_Exercise directions_
Repeat the records below exactly, leaving out every picture.

[Records to process — start]

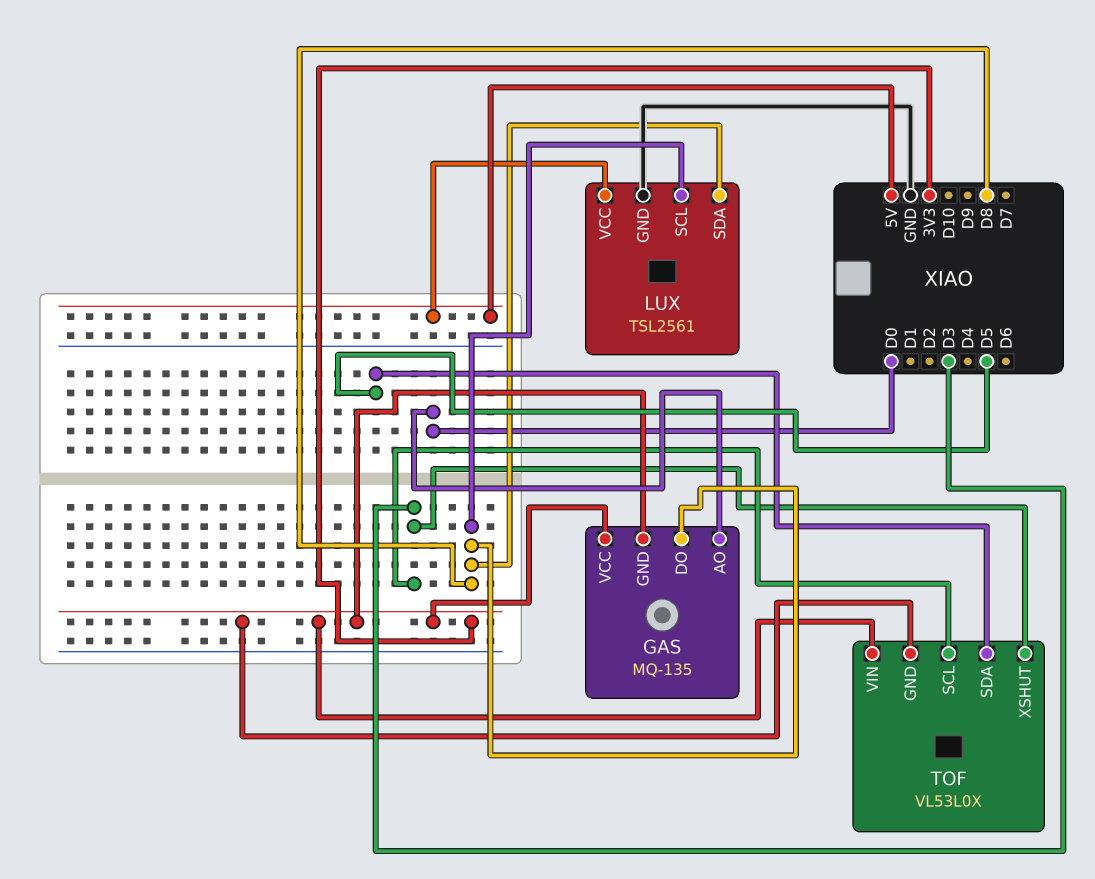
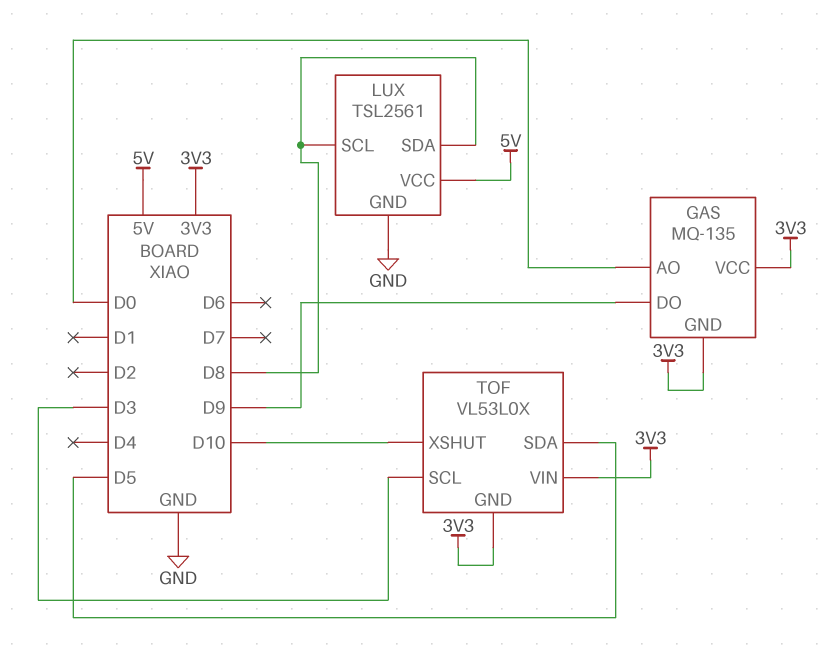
GAS pin DO: D8 -> D9
TOF pin XSHUT: D3 -> D10

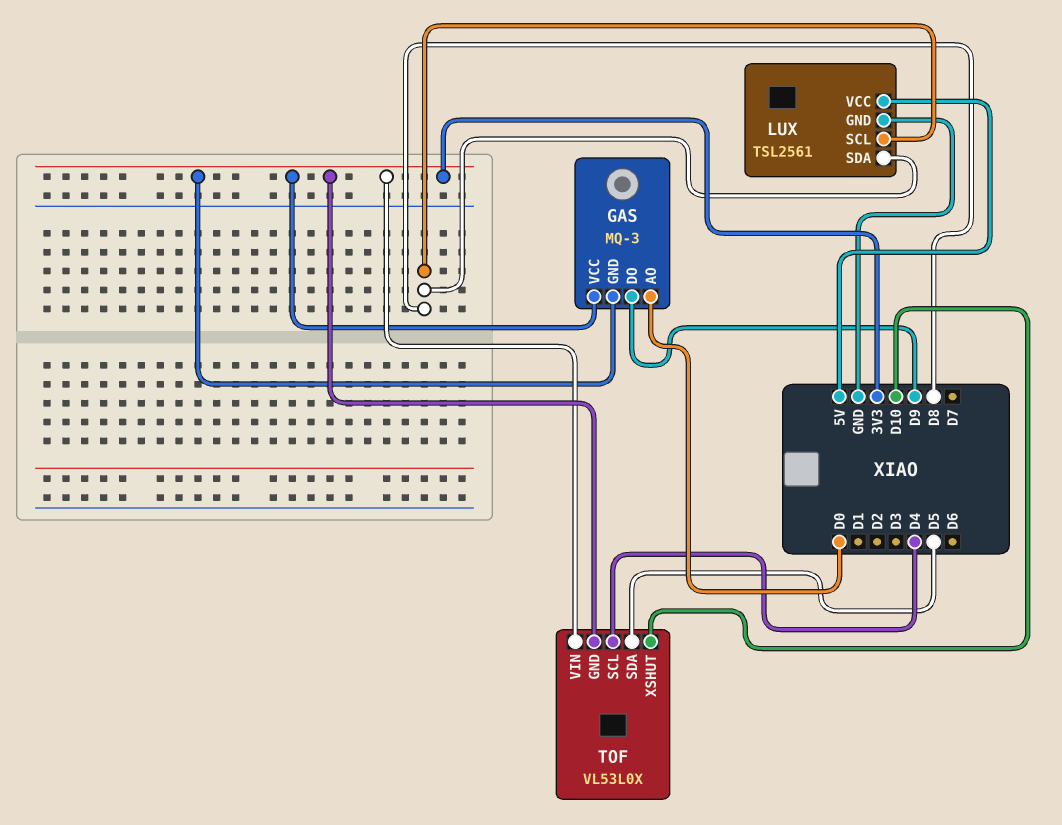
GAS: MQ-135 -> MQ-3
TOF pin SCL: D3 -> D4

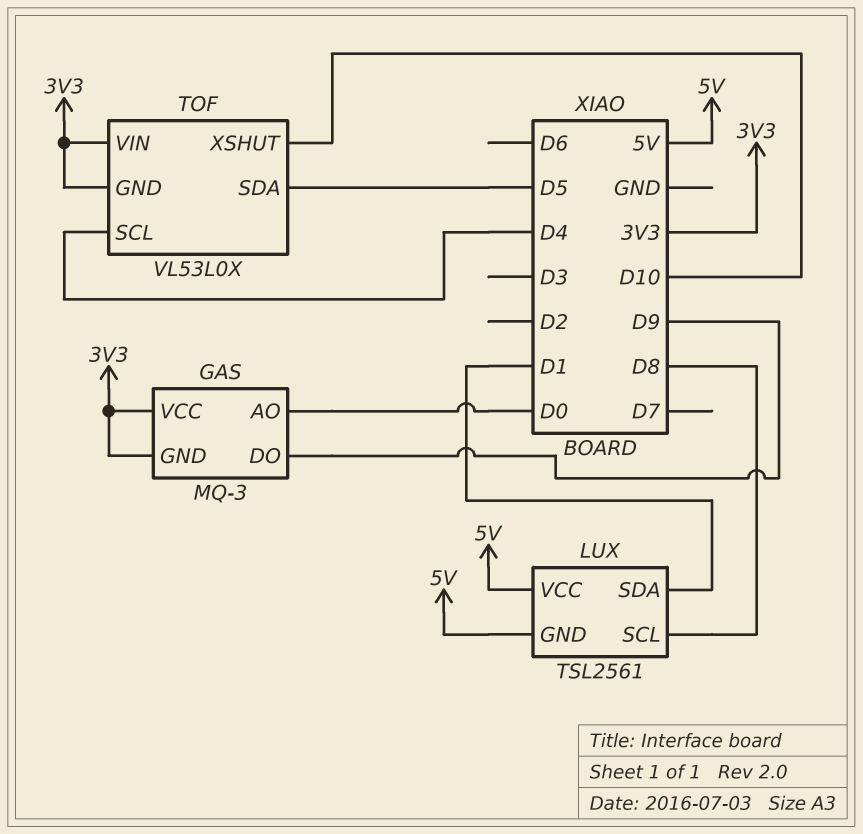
LUX pin GND: GND -> 5V
LUX pin SDA: D8 -> D1

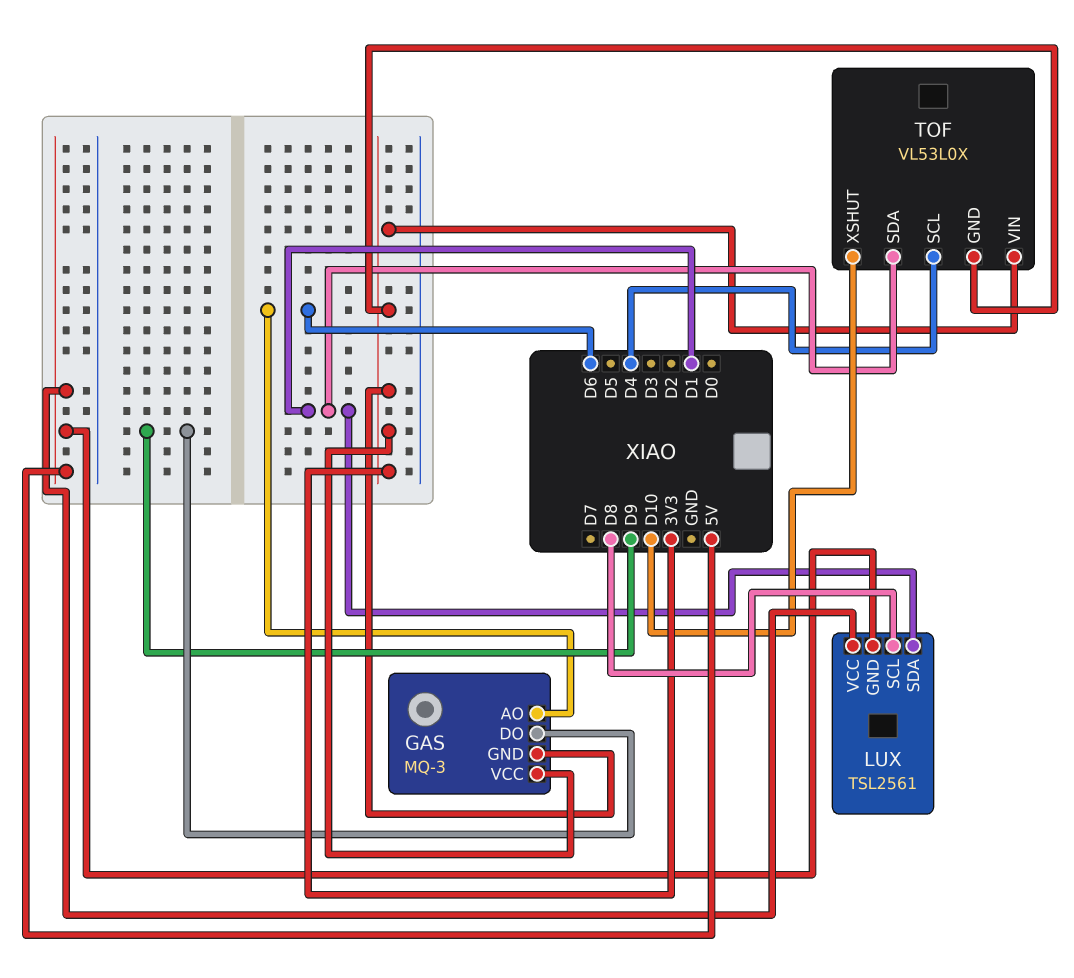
GAS pin AO: D0 -> D6
TOF pin SDA: D5 -> D1

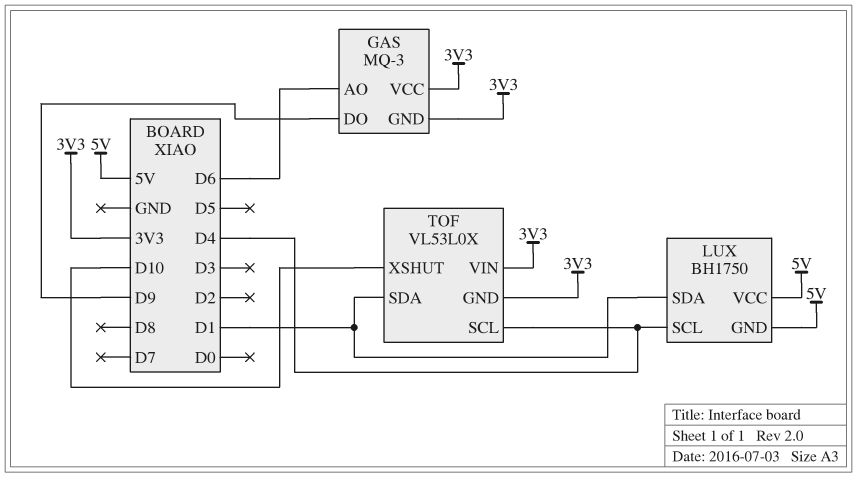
LUX: TSL2561 -> BH1750
LUX pin SCL: D8 -> D4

[Records to process — finish]

_Response area_
GAS pin DO: D8 -> D9
TOF pin XSHUT: D3 -> D10

GAS: MQ-135 -> MQ-3
TOF pin SCL: D3 -> D4

LUX pin GND: GND -> 5V
LUX pin SDA: D8 -> D1

GAS pin AO: D0 -> D6
TOF pin SDA: D5 -> D1

LUX: TSL2561 -> BH1750
LUX pin SCL: D8 -> D4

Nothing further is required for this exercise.